Activity - The string "brown" may appear in lines of the entries below. Report how many lines hold it, with only the number.

Dataset records -
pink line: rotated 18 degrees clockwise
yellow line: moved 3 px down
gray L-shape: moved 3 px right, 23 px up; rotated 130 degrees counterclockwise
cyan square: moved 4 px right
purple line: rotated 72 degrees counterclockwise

--

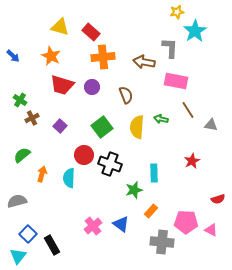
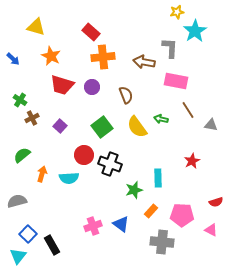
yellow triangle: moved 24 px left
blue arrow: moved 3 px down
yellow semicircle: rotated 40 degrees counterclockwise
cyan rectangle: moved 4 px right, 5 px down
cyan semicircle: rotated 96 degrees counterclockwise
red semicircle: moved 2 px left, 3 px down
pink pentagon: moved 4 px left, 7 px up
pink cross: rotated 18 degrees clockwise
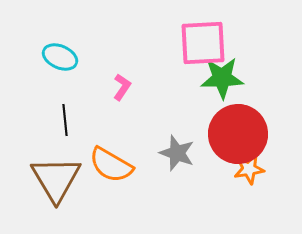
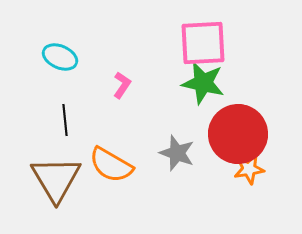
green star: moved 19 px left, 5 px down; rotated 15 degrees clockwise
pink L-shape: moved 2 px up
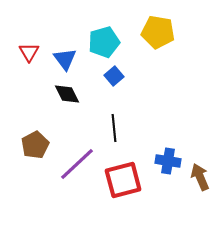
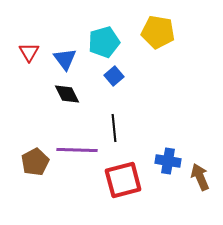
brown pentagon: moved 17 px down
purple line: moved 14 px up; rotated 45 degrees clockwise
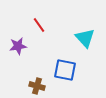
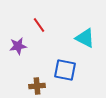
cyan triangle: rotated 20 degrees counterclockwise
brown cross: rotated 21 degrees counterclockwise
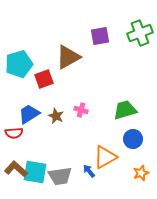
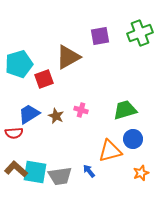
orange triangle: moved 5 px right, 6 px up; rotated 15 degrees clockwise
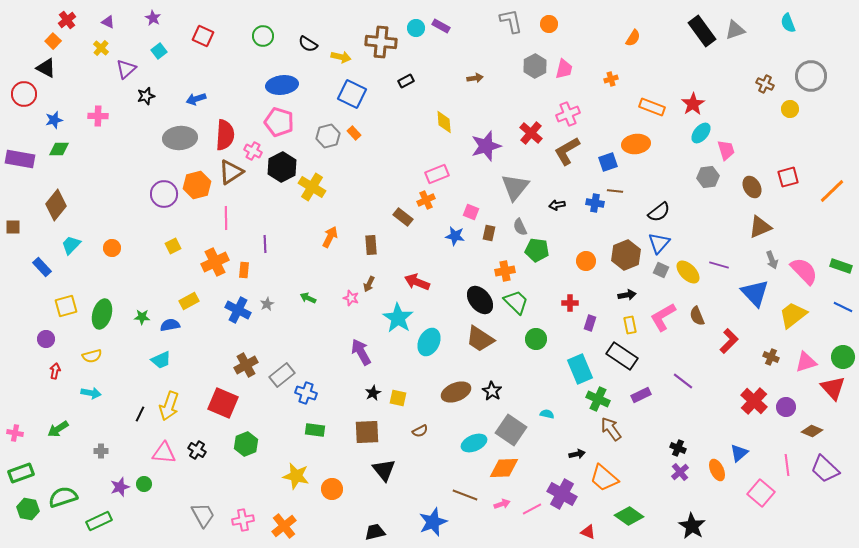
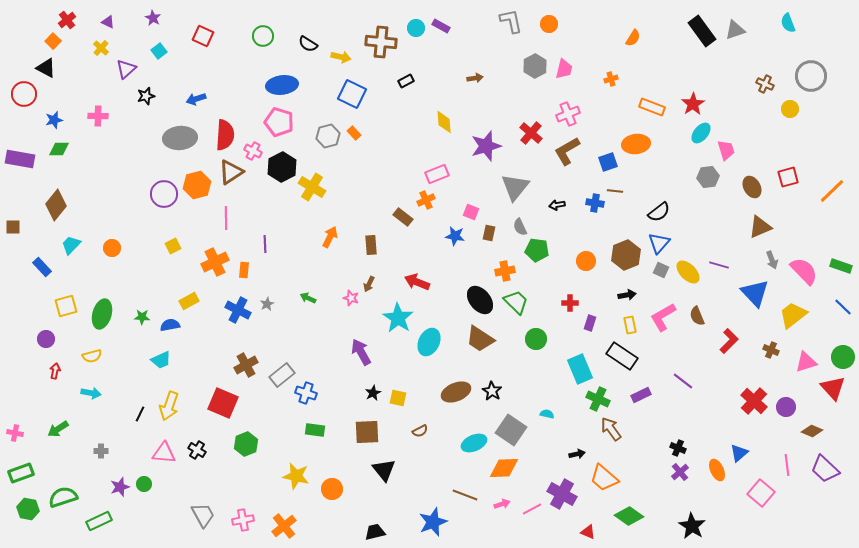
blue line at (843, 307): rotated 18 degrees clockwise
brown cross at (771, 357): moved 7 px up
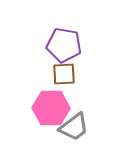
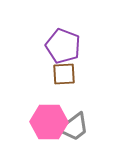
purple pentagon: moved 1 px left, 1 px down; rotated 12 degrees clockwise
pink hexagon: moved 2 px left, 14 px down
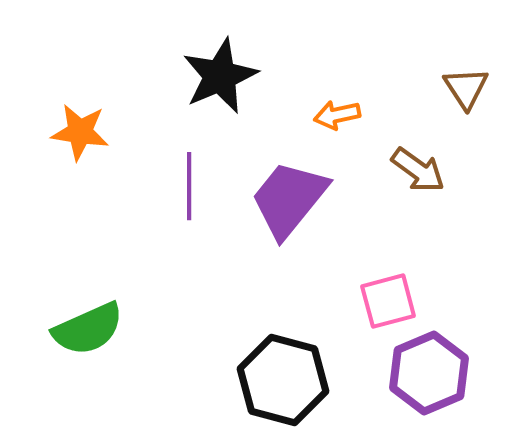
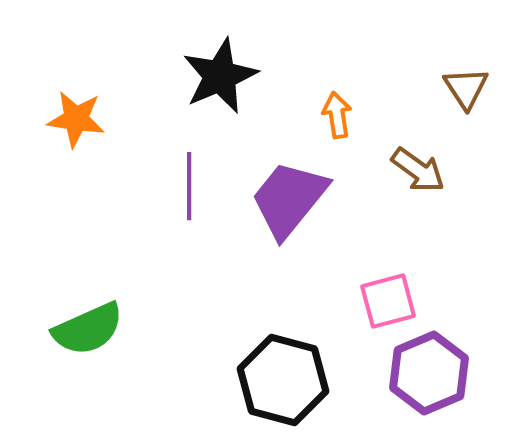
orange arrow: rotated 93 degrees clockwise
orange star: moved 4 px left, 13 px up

Result for this task - 3